Extracted entries>
=== Section Start ===
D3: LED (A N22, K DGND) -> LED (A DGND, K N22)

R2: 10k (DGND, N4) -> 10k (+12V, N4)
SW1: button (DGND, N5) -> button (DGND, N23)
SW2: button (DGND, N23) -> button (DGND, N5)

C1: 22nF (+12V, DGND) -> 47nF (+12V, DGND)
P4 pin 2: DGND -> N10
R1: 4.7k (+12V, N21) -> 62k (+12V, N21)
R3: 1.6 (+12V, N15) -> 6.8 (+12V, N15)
=== Section End ===
Each line from the one holding "P4 pin 2: DGND -> N10" to the end of the data above goes into the answer exactly as written, and no other line does.

Solved problem>
P4 pin 2: DGND -> N10
R1: 4.7k (+12V, N21) -> 62k (+12V, N21)
R3: 1.6 (+12V, N15) -> 6.8 (+12V, N15)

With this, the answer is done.